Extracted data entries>

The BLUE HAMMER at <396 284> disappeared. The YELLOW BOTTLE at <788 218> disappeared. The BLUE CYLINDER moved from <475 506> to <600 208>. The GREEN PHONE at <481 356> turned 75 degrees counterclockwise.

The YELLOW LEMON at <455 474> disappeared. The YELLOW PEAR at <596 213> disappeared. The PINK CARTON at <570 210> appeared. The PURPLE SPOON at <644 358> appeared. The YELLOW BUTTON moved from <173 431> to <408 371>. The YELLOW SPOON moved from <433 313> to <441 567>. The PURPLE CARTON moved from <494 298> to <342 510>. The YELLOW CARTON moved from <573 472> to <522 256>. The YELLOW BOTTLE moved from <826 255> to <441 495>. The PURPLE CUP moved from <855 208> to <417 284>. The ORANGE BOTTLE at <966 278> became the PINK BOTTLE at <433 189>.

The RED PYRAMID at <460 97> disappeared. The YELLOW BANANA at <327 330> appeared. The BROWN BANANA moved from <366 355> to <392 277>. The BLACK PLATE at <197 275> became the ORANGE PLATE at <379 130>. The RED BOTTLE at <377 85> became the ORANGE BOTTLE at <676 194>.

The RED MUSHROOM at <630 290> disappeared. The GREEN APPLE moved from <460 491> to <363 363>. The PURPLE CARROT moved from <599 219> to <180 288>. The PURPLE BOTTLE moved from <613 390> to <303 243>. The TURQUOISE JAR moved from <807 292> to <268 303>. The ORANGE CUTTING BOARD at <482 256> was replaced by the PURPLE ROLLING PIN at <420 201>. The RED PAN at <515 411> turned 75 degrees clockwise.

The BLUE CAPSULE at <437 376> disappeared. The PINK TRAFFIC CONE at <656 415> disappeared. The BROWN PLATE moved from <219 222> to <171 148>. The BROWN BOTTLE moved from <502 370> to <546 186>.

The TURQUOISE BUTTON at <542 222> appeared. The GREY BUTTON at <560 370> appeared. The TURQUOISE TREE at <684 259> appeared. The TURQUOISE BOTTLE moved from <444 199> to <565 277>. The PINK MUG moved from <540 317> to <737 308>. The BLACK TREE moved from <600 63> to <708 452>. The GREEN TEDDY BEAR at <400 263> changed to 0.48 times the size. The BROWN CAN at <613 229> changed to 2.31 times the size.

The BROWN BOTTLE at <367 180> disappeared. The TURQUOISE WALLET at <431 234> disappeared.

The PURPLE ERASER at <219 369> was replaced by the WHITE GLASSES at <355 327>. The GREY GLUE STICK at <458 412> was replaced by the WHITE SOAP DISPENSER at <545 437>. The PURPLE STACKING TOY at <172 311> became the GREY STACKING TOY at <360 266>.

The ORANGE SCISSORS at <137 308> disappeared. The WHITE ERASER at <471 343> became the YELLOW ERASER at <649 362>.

What is required>
Up to and including the line with "The BLUE CAPSULE", write out the records above exactly, starting from their first line.

Solution to this problem>
The BLUE HAMMER at <396 284> disappeared. The YELLOW BOTTLE at <788 218> disappeared. The BLUE CYLINDER moved from <475 506> to <600 208>. The GREEN PHONE at <481 356> turned 75 degrees counterclockwise.

The YELLOW LEMON at <455 474> disappeared. The YELLOW PEAR at <596 213> disappeared. The PINK CARTON at <570 210> appeared. The PURPLE SPOON at <644 358> appeared. The YELLOW BUTTON moved from <173 431> to <408 371>. The YELLOW SPOON moved from <433 313> to <441 567>. The PURPLE CARTON moved from <494 298> to <342 510>. The YELLOW CARTON moved from <573 472> to <522 256>. The YELLOW BOTTLE moved from <826 255> to <441 495>. The PURPLE CUP moved from <855 208> to <417 284>. The ORANGE BOTTLE at <966 278> became the PINK BOTTLE at <433 189>.

The RED PYRAMID at <460 97> disappeared. The YELLOW BANANA at <327 330> appeared. The BROWN BANANA moved from <366 355> to <392 277>. The BLACK PLATE at <197 275> became the ORANGE PLATE at <379 130>. The RED BOTTLE at <377 85> became the ORANGE BOTTLE at <676 194>.

The RED MUSHROOM at <630 290> disappeared. The GREEN APPLE moved from <460 491> to <363 363>. The PURPLE CARROT moved from <599 219> to <180 288>. The PURPLE BOTTLE moved from <613 390> to <303 243>. The TURQUOISE JAR moved from <807 292> to <268 303>. The ORANGE CUTTING BOARD at <482 256> was replaced by the PURPLE ROLLING PIN at <420 201>. The RED PAN at <515 411> turned 75 degrees clockwise.

The BLUE CAPSULE at <437 376> disappeared. The PINK TRAFFIC CONE at <656 415> disappeared. The BROWN PLATE moved from <219 222> to <171 148>. The BROWN BOTTLE moved from <502 370> to <546 186>.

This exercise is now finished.